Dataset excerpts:
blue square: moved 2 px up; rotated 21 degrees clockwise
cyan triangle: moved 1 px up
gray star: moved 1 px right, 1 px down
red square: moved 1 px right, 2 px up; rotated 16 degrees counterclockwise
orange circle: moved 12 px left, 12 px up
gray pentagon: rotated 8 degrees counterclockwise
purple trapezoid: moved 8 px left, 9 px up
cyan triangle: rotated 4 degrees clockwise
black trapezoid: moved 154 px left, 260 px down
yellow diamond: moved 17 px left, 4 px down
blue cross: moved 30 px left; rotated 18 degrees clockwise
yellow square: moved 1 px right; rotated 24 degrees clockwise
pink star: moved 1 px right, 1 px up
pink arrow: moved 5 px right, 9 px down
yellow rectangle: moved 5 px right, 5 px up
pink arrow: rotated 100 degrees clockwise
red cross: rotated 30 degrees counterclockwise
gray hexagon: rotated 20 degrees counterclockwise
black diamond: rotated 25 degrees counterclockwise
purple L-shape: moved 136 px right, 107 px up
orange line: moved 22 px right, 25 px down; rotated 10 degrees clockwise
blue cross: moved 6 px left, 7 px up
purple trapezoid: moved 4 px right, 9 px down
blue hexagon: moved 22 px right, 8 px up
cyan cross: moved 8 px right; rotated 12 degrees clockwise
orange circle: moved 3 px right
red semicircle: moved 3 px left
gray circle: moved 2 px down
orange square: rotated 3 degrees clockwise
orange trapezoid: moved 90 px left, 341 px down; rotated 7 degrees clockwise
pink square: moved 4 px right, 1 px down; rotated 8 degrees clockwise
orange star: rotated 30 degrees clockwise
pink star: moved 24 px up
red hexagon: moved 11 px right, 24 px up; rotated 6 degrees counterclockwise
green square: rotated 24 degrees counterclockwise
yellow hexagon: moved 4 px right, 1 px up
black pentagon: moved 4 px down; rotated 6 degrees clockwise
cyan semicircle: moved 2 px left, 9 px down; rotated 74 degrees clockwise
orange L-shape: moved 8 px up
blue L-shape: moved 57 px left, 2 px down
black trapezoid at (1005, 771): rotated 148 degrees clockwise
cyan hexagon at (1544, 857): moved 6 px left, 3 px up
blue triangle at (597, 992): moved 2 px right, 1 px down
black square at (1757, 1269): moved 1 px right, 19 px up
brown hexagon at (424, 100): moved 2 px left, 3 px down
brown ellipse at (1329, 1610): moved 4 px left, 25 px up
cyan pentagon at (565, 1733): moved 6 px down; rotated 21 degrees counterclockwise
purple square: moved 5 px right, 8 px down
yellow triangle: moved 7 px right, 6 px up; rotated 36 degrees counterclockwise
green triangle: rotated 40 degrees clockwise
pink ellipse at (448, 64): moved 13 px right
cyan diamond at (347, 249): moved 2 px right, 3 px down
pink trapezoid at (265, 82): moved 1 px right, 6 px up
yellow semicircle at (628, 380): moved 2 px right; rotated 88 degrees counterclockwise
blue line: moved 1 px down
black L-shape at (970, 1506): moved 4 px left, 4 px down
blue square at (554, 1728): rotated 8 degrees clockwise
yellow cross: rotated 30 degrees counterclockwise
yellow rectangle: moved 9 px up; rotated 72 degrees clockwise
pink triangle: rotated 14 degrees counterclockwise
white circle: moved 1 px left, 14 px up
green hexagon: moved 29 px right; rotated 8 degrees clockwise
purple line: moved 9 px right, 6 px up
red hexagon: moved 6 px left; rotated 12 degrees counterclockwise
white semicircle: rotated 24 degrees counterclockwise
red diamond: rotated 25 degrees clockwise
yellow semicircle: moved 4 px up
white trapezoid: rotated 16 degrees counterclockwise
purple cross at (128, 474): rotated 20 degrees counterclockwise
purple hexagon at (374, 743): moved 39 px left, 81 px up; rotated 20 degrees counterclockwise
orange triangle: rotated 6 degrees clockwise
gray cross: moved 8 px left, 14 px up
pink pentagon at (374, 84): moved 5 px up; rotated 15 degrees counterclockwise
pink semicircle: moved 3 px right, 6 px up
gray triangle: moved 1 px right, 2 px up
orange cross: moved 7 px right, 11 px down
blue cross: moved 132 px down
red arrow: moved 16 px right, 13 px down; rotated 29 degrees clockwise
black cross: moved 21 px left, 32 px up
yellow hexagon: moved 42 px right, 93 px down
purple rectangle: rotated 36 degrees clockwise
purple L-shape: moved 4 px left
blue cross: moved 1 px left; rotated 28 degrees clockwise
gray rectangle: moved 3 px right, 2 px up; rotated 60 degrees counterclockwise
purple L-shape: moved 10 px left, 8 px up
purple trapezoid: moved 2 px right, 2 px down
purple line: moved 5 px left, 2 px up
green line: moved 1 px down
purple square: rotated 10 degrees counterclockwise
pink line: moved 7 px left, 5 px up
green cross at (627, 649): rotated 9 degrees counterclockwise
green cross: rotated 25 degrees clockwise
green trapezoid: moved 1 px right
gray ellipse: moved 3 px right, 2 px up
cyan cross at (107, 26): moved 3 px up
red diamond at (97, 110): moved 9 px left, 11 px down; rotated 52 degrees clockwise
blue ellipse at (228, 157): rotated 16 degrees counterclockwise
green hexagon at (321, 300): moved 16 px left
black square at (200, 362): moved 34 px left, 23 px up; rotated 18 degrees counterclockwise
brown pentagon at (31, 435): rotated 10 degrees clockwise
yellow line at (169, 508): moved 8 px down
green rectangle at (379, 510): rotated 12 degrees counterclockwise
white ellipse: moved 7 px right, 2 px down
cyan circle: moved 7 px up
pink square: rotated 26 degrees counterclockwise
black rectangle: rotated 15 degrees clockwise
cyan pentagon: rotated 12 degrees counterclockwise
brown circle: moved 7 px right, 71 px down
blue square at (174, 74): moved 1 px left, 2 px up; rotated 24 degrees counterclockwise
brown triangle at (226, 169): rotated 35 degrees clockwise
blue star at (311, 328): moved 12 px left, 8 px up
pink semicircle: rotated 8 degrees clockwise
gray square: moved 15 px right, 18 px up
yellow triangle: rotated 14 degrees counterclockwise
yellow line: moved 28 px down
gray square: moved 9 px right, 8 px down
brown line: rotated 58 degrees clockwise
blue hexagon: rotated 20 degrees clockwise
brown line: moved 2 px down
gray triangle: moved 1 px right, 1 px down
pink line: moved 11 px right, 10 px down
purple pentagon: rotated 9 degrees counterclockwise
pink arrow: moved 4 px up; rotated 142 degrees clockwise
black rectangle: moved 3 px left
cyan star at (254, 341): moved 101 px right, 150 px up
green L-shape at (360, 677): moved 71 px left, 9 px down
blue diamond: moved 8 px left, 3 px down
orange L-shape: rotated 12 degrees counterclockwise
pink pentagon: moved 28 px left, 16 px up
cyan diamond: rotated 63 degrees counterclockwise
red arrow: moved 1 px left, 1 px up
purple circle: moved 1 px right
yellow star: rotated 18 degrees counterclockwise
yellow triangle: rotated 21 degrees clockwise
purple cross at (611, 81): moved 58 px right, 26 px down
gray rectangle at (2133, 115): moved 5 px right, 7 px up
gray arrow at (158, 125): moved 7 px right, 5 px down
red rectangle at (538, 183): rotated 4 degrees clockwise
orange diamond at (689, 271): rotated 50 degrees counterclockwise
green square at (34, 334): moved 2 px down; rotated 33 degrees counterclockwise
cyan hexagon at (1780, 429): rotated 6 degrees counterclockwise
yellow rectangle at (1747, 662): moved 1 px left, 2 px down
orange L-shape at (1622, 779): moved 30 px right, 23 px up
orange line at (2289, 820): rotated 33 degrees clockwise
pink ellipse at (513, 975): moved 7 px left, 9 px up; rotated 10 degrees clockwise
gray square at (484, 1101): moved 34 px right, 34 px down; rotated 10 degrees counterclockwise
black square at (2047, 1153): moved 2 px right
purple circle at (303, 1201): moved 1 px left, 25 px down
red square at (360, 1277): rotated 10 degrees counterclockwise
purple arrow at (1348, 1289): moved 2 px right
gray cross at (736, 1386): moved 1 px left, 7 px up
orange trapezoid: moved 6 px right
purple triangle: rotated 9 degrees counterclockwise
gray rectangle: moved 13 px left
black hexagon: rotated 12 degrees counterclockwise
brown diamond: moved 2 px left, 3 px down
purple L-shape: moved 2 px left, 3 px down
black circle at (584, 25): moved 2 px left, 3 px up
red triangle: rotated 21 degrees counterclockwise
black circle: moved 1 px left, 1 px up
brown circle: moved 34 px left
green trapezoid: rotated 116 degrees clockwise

## Problem requirements
Quote the stretch of the records from their first line through the line containing "red cross: rotated", with both ends included.

## Finished exercise
blue square: moved 2 px up; rotated 21 degrees clockwise
cyan triangle: moved 1 px up
gray star: moved 1 px right, 1 px down
red square: moved 1 px right, 2 px up; rotated 16 degrees counterclockwise
orange circle: moved 12 px left, 12 px up
gray pentagon: rotated 8 degrees counterclockwise
purple trapezoid: moved 8 px left, 9 px up
cyan triangle: rotated 4 degrees clockwise
black trapezoid: moved 154 px left, 260 px down
yellow diamond: moved 17 px left, 4 px down
blue cross: moved 30 px left; rotated 18 degrees clockwise
yellow square: moved 1 px right; rotated 24 degrees clockwise
pink star: moved 1 px right, 1 px up
pink arrow: moved 5 px right, 9 px down
yellow rectangle: moved 5 px right, 5 px up
pink arrow: rotated 100 degrees clockwise
red cross: rotated 30 degrees counterclockwise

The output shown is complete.